- Opening Delimiter -
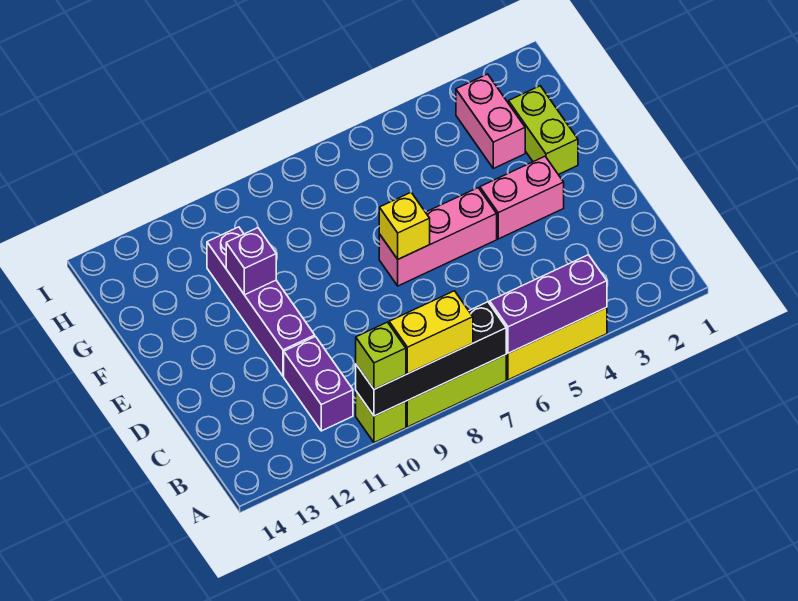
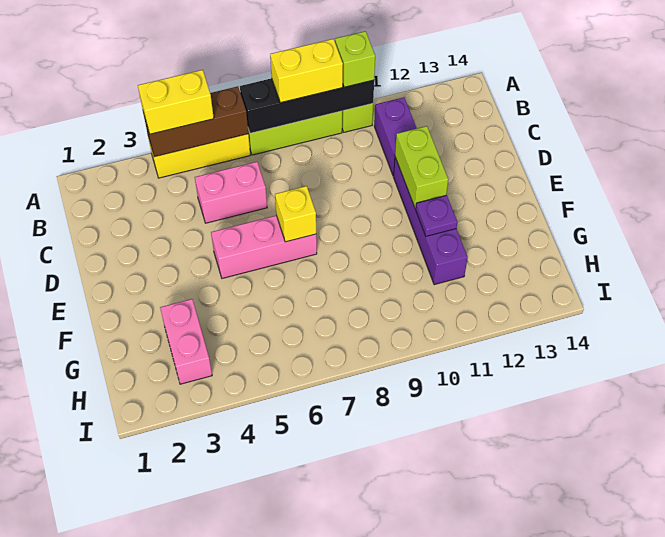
purple brick A4:A6 level 2 -> brown brick A4:A6 level 2
none -> yellow brick A4:A5 level 3
pink brick E3:E4 level 1 -> pink brick C5:C6 level 1
lime brick F2:G2 level 1 -> lime brick D11:E11 level 2
purple brick F11 level 2 -> purple plate F11 level 2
- Closing Delimiter -
Give the number of lines in the listing that contain the string "purple". Write nothing else.

▶ Exercise solution: 2